Nothing but the lines below from the one containing "camera: 50 degrees left, 5 degrees down" through the one containing "camera: 75 degrees right, 10 degrees down" should appear in the answer, exact and without pictures.
══ Material provided ══
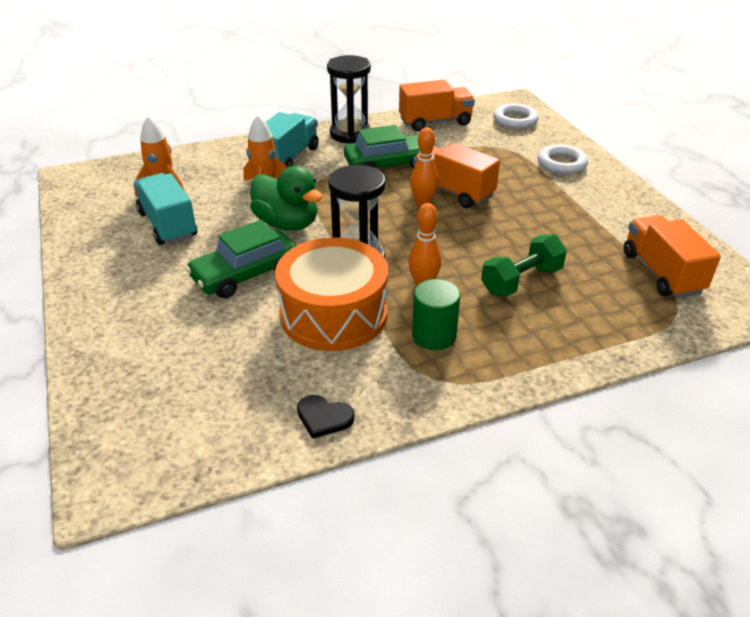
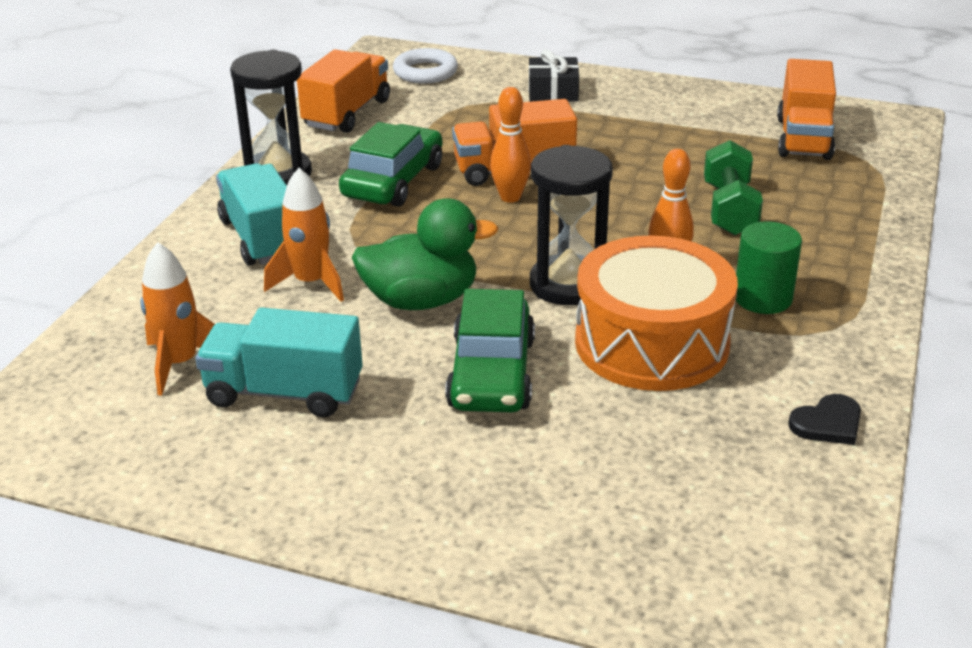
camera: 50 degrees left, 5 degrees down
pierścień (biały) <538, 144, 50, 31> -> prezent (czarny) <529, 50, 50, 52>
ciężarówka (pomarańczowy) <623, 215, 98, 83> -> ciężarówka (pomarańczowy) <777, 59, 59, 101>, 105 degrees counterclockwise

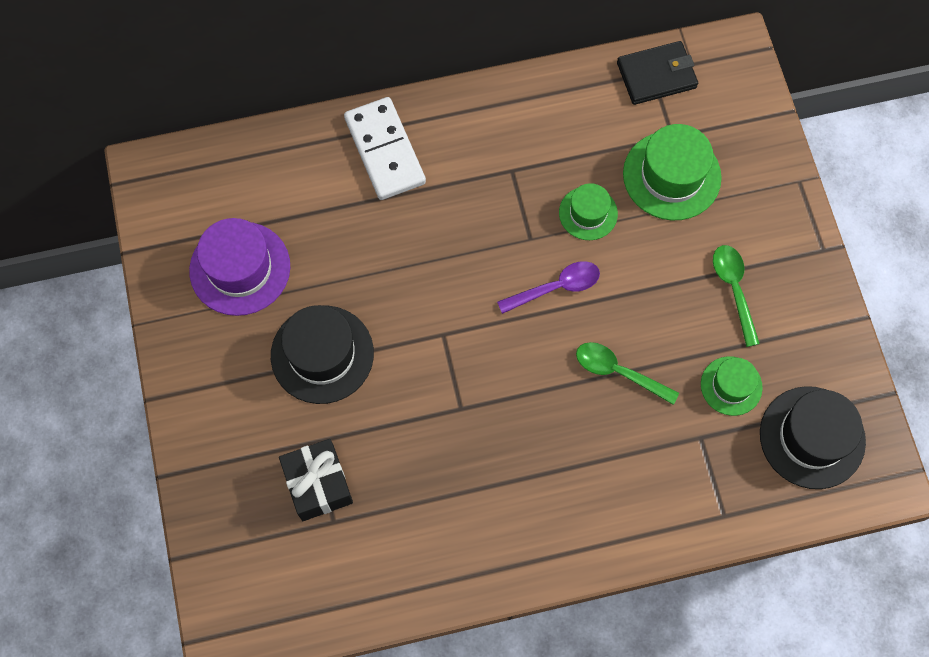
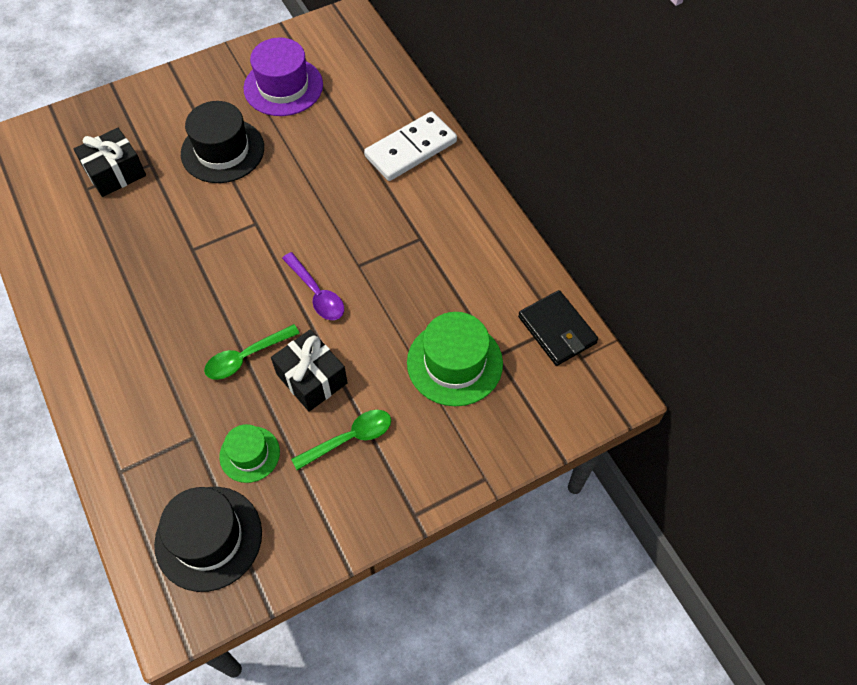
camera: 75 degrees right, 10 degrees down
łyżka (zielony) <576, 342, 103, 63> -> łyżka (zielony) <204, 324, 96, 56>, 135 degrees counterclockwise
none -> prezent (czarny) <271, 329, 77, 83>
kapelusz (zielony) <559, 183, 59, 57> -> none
═══
══ Material provided ══
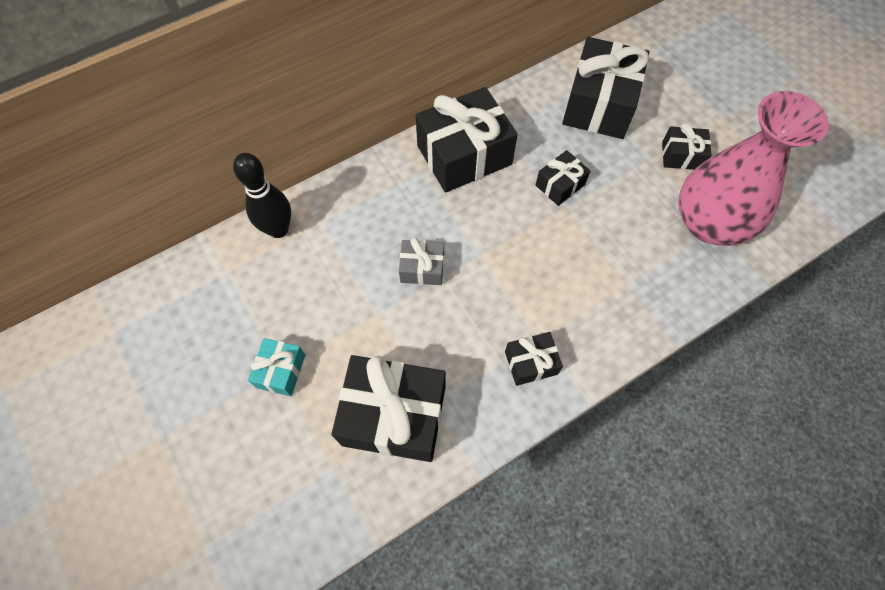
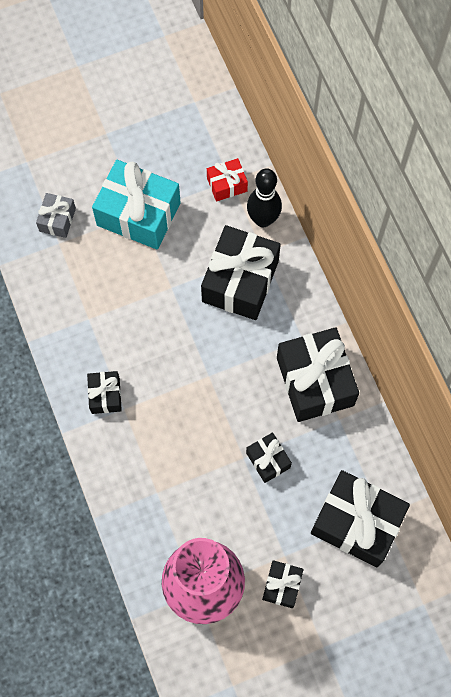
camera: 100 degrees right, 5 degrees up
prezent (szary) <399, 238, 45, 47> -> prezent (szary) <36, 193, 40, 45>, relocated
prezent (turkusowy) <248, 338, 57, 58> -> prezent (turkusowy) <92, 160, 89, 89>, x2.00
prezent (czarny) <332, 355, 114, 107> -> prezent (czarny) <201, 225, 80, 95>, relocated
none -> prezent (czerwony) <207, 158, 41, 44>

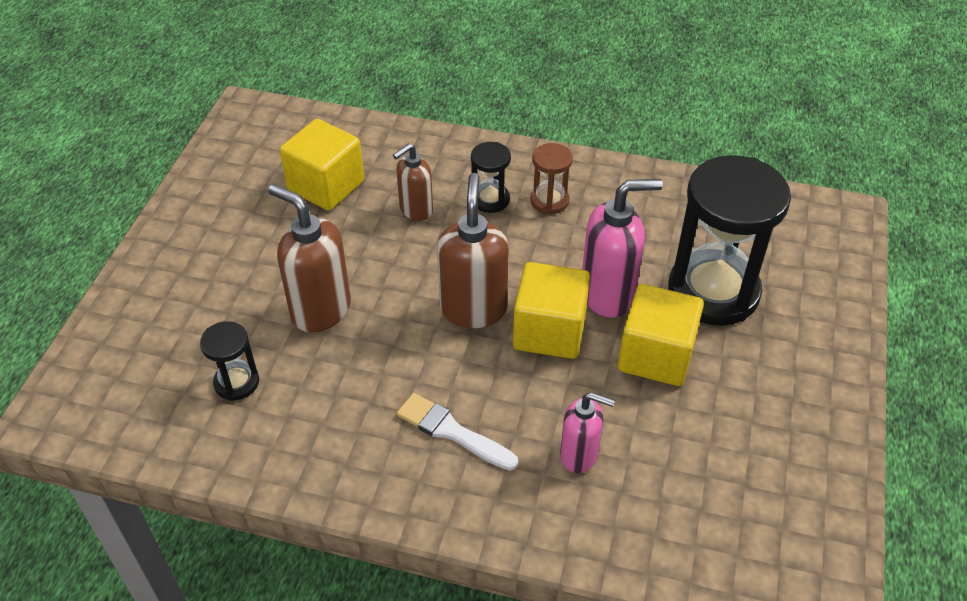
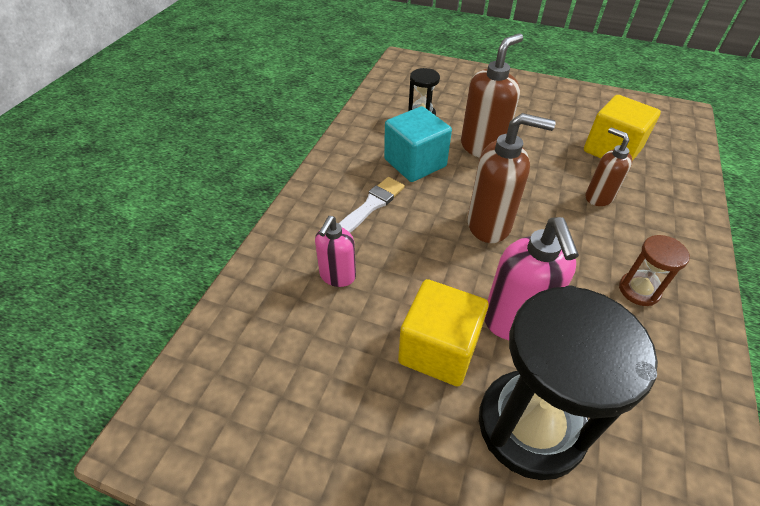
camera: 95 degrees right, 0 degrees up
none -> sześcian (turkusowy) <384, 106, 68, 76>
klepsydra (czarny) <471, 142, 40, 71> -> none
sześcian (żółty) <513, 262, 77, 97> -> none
═══
● Problem solution:
camera: 50 degrees left, 5 degrees down
pierścień (biały) <538, 144, 50, 31> -> prezent (czarny) <529, 50, 50, 52>
ciężarówka (pomarańczowy) <623, 215, 98, 83> -> ciężarówka (pomarańczowy) <777, 59, 59, 101>, 105 degrees counterclockwise

camera: 75 degrees right, 10 degrees down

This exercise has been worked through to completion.